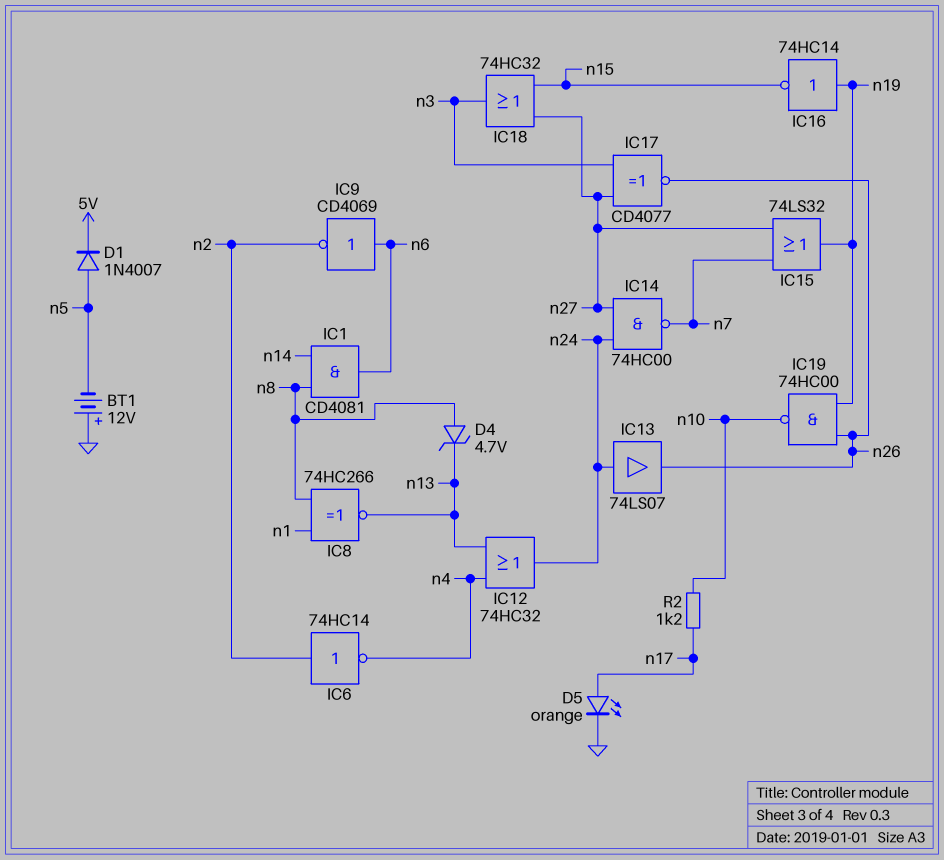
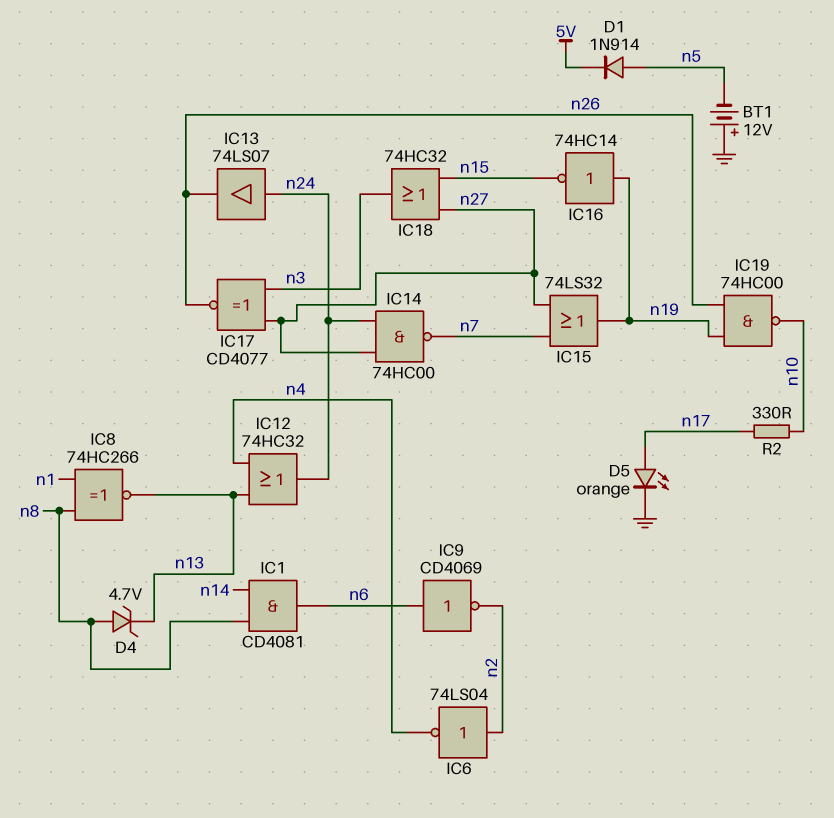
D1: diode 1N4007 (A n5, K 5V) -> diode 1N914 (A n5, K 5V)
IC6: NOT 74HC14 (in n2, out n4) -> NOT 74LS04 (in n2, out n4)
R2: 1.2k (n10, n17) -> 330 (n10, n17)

---

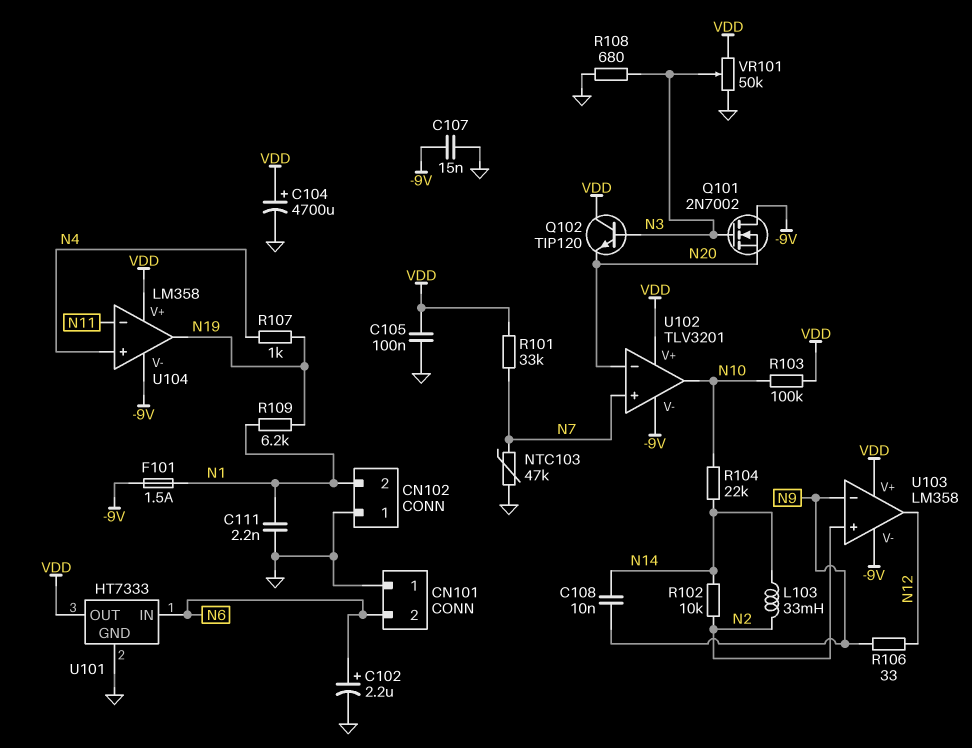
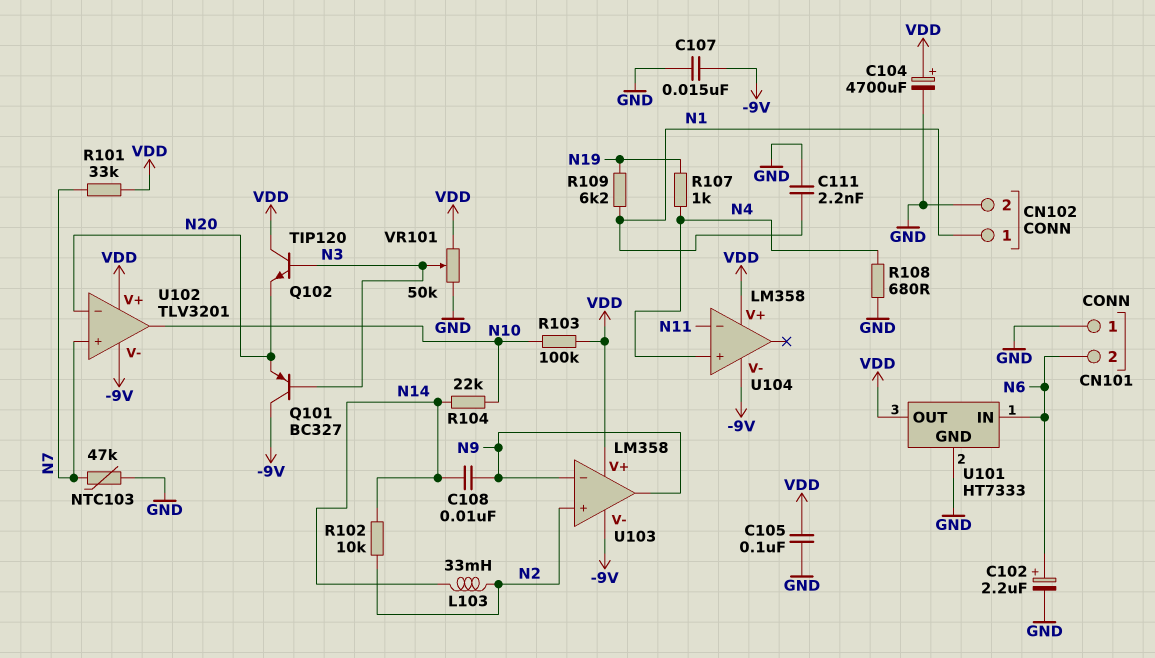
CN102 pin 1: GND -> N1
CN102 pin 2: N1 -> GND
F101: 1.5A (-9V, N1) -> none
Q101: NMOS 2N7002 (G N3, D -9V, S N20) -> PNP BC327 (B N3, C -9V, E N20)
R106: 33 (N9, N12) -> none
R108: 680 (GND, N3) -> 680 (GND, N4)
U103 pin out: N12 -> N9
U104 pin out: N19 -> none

==

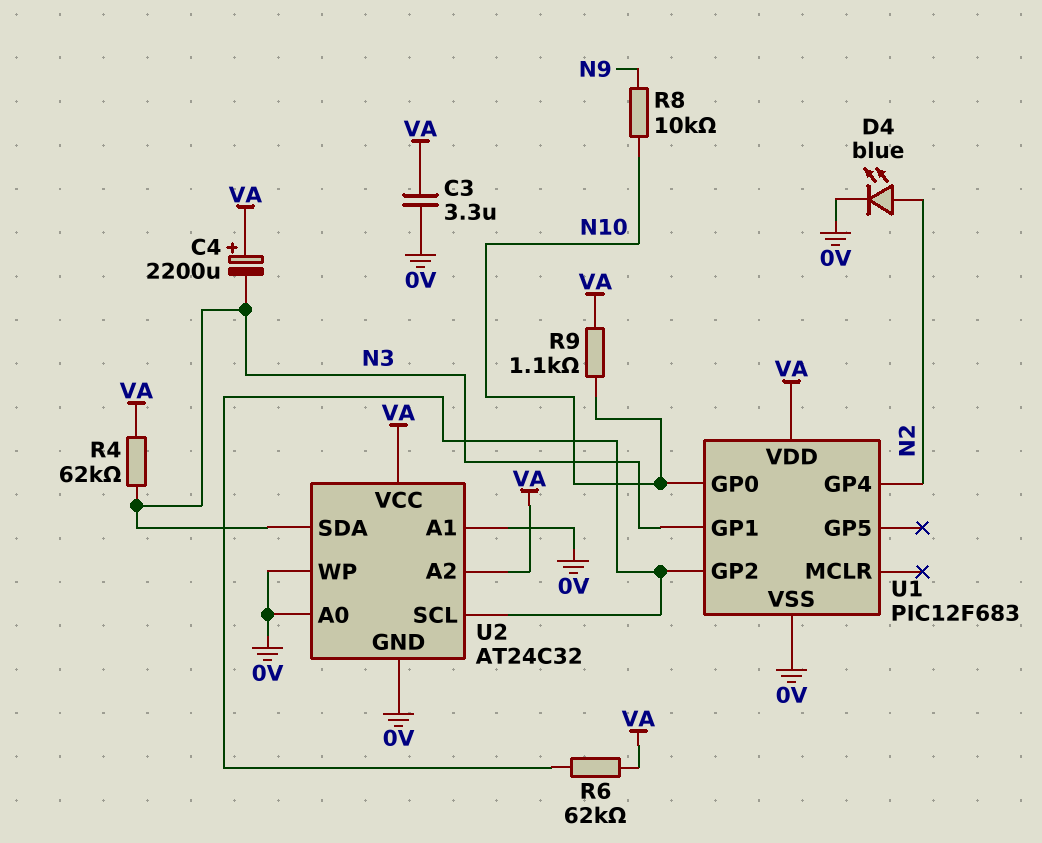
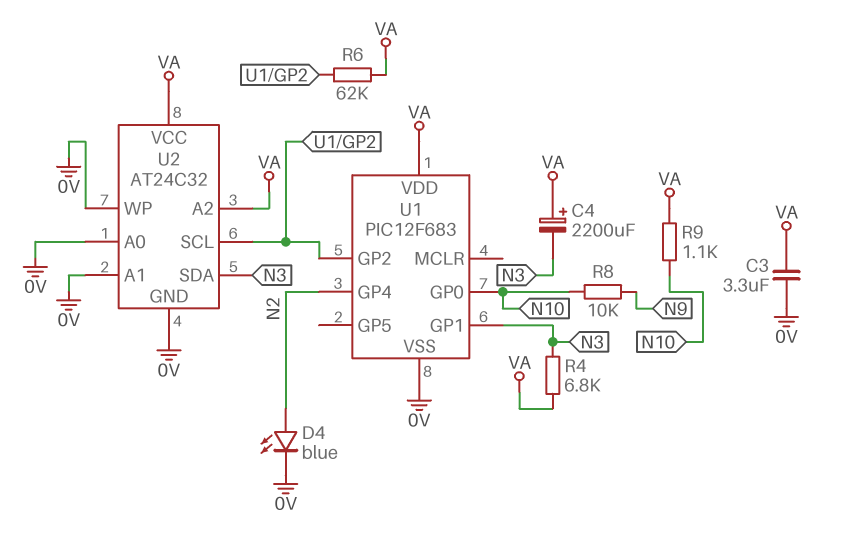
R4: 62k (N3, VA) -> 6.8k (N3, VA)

What to work on: In the listing above, the lines from the one containing "CN102 pin 2: N1 -> GND" through the one containing "U104 pin out: N19 -> none" must be set down exactly, with no other lines.

Written answer:
CN102 pin 2: N1 -> GND
F101: 1.5A (-9V, N1) -> none
Q101: NMOS 2N7002 (G N3, D -9V, S N20) -> PNP BC327 (B N3, C -9V, E N20)
R106: 33 (N9, N12) -> none
R108: 680 (GND, N3) -> 680 (GND, N4)
U103 pin out: N12 -> N9
U104 pin out: N19 -> none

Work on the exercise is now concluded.